#### What you need to do:
Put the material into a JSON list of strings with one string per line, dropping blank lines and leaving out the pictures. Include only the stretch from the start of the material through the line that contains "Describe the element at coordinates (110, 167)".

#### Given records:
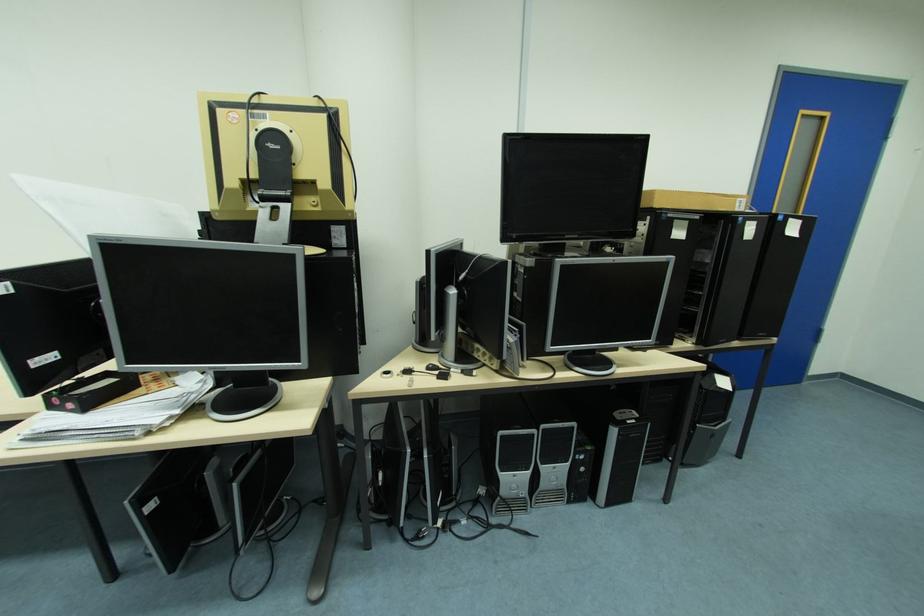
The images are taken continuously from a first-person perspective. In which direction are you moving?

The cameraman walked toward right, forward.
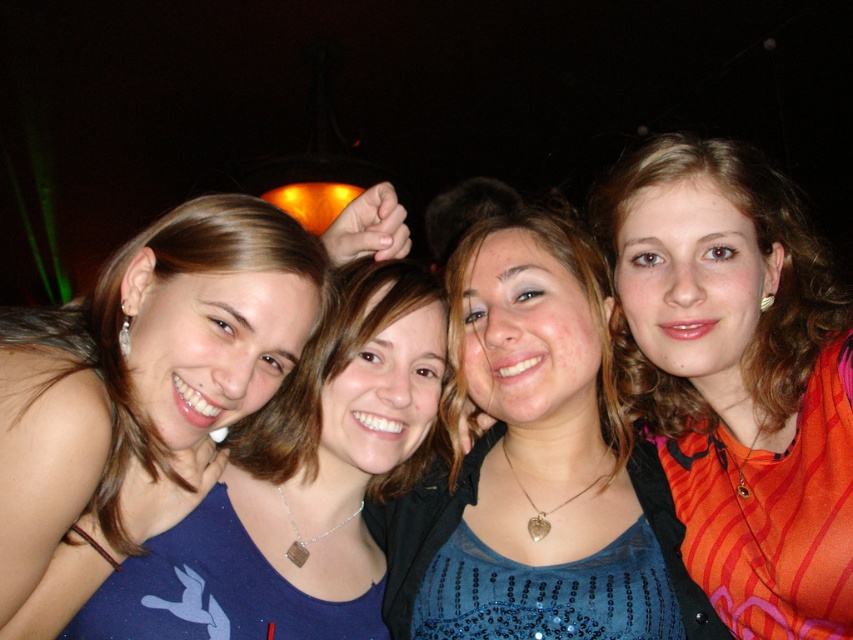
Between orange striped shirt at right and blue sequined top at center, which one is positioned higher?

orange striped shirt at right is above.

Can you confirm if orange striped shirt at right is positioned above blue sequined top at center?

Yes, orange striped shirt at right is above blue sequined top at center.

Does point (688, 416) come behind point (665, 572)?

Yes, point (688, 416) is behind point (665, 572).

I want to click on orange striped shirt at right, so click(x=740, y=378).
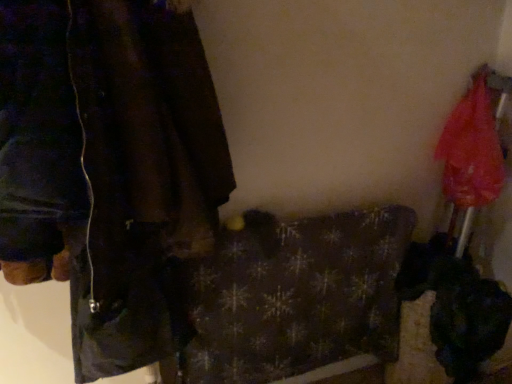
This screenshot has width=512, height=384. Describe the element at coordinates (472, 153) in the screenshot. I see `translucent nylon umbrella at right` at that location.

Describe the element at coordinates (110, 167) in the screenshot. This screenshot has height=384, width=512. I see `dark brown leather jacket at left` at that location.

Find the location of a particular element. This screenshot has height=384, width=512. dark plaid blanket at center is located at coordinates (295, 299).

Would you say translucent nylon umbrella at right is to the left or to the right of dark plaid blanket at center in the picture?

Clearly, translucent nylon umbrella at right is on the right of dark plaid blanket at center in the image.

Locate an element on the screen. The height and width of the screenshot is (384, 512). blanket lying in front of the translucent nylon umbrella at right is located at coordinates (295, 299).

Is translucent nylon umbrella at right taller than dark plaid blanket at center?

No.

From a real-world perspective, is translucent nylon umbrella at right located beneath dark plaid blanket at center?

Actually, translucent nylon umbrella at right is physically above dark plaid blanket at center in the real world.

From the image's perspective, which one is positioned lower, translucent nylon umbrella at right or dark brown leather jacket at left?

dark brown leather jacket at left is shown below in the image.

Can we say translucent nylon umbrella at right lies outside dark brown leather jacket at left?

translucent nylon umbrella at right lies outside dark brown leather jacket at left's area.

Considering the positions of objects translucent nylon umbrella at right and dark brown leather jacket at left in the image provided, who is in front, translucent nylon umbrella at right or dark brown leather jacket at left?

Positioned in front is dark brown leather jacket at left.

Which object is positioned more to the right, translucent nylon umbrella at right or dark brown leather jacket at left?

translucent nylon umbrella at right is more to the right.

Between dark brown leather jacket at left and translucent nylon umbrella at right, which one has larger width?

With larger width is dark brown leather jacket at left.

Is point (180, 290) closer or farther from the camera than point (470, 175)?

Clearly, point (180, 290) is closer to the camera than point (470, 175).

Can you confirm if dark brown leather jacket at left is positioned to the left of translucent nylon umbrella at right?

Indeed, dark brown leather jacket at left is positioned on the left side of translucent nylon umbrella at right.

From the image's perspective, between dark brown leather jacket at left and translucent nylon umbrella at right, who is located below?

dark brown leather jacket at left is shown below in the image.

Does dark plaid blanket at center have a lesser height compared to translucent nylon umbrella at right?

No.

Which is behind, point (259, 305) or point (492, 182)?

The point (259, 305) is farther from the camera.

Does point (75, 228) come closer to viewer compared to point (406, 233)?

Yes.

In terms of size, does dark brown leather jacket at left appear bigger or smaller than dark plaid blanket at center?

dark brown leather jacket at left is bigger than dark plaid blanket at center.

From the image's perspective, would you say dark brown leather jacket at left is positioned over dark plaid blanket at center?

Correct, dark brown leather jacket at left appears higher than dark plaid blanket at center in the image.

At what (x,y) coordinates should I click in order to perform the action: click on blanket located underneath the dark brown leather jacket at left (from a real-world perspective). Please return your answer as a coordinate pair (x, y). The height and width of the screenshot is (384, 512). Looking at the image, I should click on (295, 299).

Is dark plaid blanket at center looking in the opposite direction of dark brown leather jacket at left?

dark plaid blanket at center is not turned away from dark brown leather jacket at left.

From the image's perspective, relative to dark brown leather jacket at left, is dark plaid blanket at center above or below?

dark plaid blanket at center is situated lower than dark brown leather jacket at left in the image.

Which object is thinner, dark plaid blanket at center or dark brown leather jacket at left?

Thinner between the two is dark plaid blanket at center.

Where is `blanket below the translucent nylon umbrella at right (from a real-world perspective)`? The height and width of the screenshot is (384, 512). blanket below the translucent nylon umbrella at right (from a real-world perspective) is located at coordinates (295, 299).

Find the location of `umbrella that appears above the dark brown leather jacket at left (from the image's perspective)`. umbrella that appears above the dark brown leather jacket at left (from the image's perspective) is located at coordinates (472, 153).

In the scene shown: When comparing their distances from dark brown leather jacket at left, does dark plaid blanket at center or translucent nylon umbrella at right seem closer?

dark plaid blanket at center is closer to dark brown leather jacket at left.

From the image, which object appears to be nearer to dark plaid blanket at center, dark brown leather jacket at left or translucent nylon umbrella at right?

Based on the image, dark brown leather jacket at left appears to be nearer to dark plaid blanket at center.

Consider the image. Which object lies nearer to the anchor point translucent nylon umbrella at right, dark brown leather jacket at left or dark plaid blanket at center?

dark plaid blanket at center is positioned closer to the anchor translucent nylon umbrella at right.

Looking at the image, which one is located further to translucent nylon umbrella at right, dark plaid blanket at center or dark brown leather jacket at left?

dark brown leather jacket at left lies further to translucent nylon umbrella at right than the other object.

When comparing their distances from dark brown leather jacket at left, does translucent nylon umbrella at right or dark plaid blanket at center seem closer?

dark plaid blanket at center is closer to dark brown leather jacket at left.

Looking at the image, which one is located further to dark plaid blanket at center, translucent nylon umbrella at right or dark brown leather jacket at left?

translucent nylon umbrella at right is further to dark plaid blanket at center.

Find the location of a particular element. The height and width of the screenshot is (384, 512). blanket situated between dark brown leather jacket at left and translucent nylon umbrella at right from left to right is located at coordinates click(295, 299).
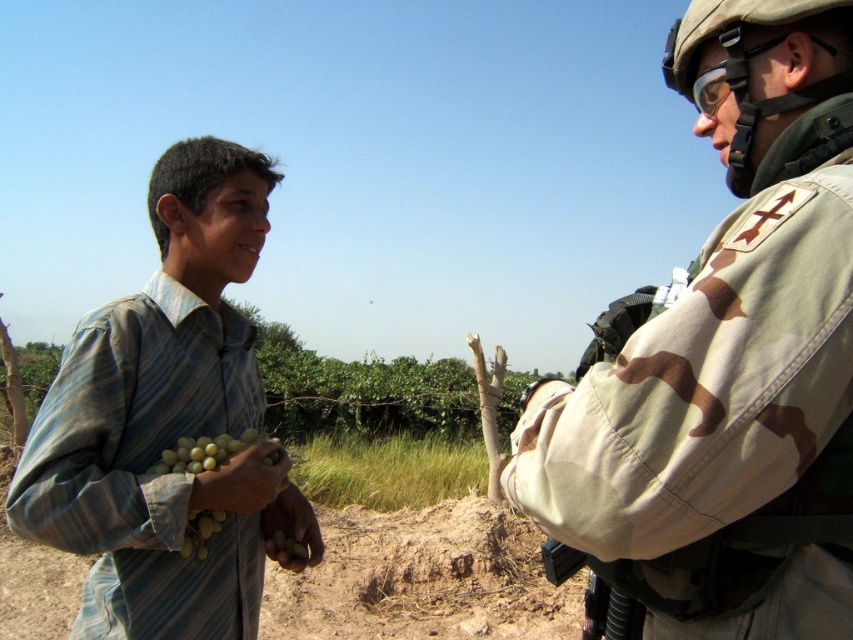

#### Written reply:
[
  "The images are taken continuously from a first-person perspective. In which direction are you moving?",
  "The cameraman walked toward right, forward.",
  "Between orange striped shirt at right and blue sequined top at center, which one is positioned higher?",
  "orange striped shirt at right is above.",
  "Can you confirm if orange striped shirt at right is positioned above blue sequined top at center?",
  "Yes, orange striped shirt at right is above blue sequined top at center.",
  "Does point (688, 416) come behind point (665, 572)?",
  "Yes, point (688, 416) is behind point (665, 572).",
  "I want to click on orange striped shirt at right, so click(x=740, y=378).",
  "This screenshot has width=512, height=384. Describe the element at coordinates (472, 153) in the screenshot. I see `translucent nylon umbrella at right` at that location.",
  "Describe the element at coordinates (110, 167) in the screenshot. This screenshot has height=384, width=512. I see `dark brown leather jacket at left` at that location."
]